**Task objective:** Starting at the line below holding "proposal.log: [804,649,1106,796] ->" and stopping at the line holding "Clock: [247,252,536,436] ->", print every line exactly, both ends included, and leave the rest out.

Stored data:
--------------------
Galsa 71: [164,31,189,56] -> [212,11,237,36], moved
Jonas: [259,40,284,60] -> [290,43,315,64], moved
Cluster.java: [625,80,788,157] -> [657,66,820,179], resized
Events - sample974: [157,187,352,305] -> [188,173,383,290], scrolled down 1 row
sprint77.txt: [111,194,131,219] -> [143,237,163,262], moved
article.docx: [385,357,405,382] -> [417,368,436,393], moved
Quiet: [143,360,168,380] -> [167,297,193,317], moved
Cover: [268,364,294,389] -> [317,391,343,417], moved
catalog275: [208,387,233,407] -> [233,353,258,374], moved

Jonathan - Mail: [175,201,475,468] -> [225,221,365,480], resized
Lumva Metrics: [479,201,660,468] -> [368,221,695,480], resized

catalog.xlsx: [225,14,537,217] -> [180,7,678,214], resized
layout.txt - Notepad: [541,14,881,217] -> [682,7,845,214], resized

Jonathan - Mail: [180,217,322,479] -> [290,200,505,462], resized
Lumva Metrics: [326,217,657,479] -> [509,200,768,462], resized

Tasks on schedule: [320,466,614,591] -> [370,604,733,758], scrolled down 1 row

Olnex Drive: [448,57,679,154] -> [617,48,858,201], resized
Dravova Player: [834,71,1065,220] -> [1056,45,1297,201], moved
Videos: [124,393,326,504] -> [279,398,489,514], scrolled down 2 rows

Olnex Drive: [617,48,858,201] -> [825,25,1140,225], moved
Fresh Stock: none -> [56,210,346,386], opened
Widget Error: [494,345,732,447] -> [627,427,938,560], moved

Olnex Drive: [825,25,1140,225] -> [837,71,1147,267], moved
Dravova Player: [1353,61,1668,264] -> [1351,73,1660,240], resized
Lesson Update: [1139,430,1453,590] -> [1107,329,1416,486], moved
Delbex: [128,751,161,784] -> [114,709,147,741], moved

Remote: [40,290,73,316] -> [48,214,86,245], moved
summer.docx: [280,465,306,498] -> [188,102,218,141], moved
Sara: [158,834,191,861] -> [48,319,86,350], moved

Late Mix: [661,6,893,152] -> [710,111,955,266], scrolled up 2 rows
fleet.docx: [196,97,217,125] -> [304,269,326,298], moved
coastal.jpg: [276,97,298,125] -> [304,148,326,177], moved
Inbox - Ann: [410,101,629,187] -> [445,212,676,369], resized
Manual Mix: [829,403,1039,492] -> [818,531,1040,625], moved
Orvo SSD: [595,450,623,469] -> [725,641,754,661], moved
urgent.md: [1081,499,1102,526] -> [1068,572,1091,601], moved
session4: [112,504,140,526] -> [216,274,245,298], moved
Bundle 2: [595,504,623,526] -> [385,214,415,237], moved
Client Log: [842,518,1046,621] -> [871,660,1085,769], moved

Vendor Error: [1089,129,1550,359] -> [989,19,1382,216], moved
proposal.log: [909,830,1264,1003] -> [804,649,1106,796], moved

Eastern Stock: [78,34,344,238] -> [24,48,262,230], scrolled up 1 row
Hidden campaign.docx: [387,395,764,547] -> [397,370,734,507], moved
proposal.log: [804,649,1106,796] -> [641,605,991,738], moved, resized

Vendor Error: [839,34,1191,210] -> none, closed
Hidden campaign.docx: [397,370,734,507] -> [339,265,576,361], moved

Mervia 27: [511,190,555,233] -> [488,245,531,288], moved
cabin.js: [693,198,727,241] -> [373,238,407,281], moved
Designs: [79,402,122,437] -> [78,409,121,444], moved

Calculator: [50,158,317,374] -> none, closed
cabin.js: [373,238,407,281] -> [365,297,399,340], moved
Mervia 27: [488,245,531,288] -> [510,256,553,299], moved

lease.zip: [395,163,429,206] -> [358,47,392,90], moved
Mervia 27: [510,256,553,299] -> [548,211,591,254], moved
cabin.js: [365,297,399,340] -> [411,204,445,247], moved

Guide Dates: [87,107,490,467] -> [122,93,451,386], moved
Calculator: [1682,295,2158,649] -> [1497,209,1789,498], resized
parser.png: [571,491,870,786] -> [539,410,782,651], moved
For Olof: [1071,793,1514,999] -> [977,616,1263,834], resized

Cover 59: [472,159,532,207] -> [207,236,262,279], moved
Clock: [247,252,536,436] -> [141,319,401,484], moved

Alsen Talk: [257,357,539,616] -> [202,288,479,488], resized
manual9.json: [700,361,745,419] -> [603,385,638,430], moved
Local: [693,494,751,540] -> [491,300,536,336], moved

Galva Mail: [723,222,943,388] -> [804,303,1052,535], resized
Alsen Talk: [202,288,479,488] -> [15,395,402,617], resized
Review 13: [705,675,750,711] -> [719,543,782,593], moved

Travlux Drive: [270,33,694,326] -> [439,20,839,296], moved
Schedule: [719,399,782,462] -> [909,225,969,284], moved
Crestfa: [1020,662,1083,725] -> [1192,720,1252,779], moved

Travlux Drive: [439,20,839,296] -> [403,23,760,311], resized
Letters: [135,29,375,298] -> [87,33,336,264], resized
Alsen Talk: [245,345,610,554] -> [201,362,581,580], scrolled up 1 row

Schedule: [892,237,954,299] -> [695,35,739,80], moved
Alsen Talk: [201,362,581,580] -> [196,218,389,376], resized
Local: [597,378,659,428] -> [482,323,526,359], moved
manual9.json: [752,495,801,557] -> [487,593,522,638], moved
--------------------
**Completed task:**
proposal.log: [804,649,1106,796] -> [641,605,991,738], moved, resized

Vendor Error: [839,34,1191,210] -> none, closed
Hidden campaign.docx: [397,370,734,507] -> [339,265,576,361], moved

Mervia 27: [511,190,555,233] -> [488,245,531,288], moved
cabin.js: [693,198,727,241] -> [373,238,407,281], moved
Designs: [79,402,122,437] -> [78,409,121,444], moved

Calculator: [50,158,317,374] -> none, closed
cabin.js: [373,238,407,281] -> [365,297,399,340], moved
Mervia 27: [488,245,531,288] -> [510,256,553,299], moved

lease.zip: [395,163,429,206] -> [358,47,392,90], moved
Mervia 27: [510,256,553,299] -> [548,211,591,254], moved
cabin.js: [365,297,399,340] -> [411,204,445,247], moved

Guide Dates: [87,107,490,467] -> [122,93,451,386], moved
Calculator: [1682,295,2158,649] -> [1497,209,1789,498], resized
parser.png: [571,491,870,786] -> [539,410,782,651], moved
For Olof: [1071,793,1514,999] -> [977,616,1263,834], resized

Cover 59: [472,159,532,207] -> [207,236,262,279], moved
Clock: [247,252,536,436] -> [141,319,401,484], moved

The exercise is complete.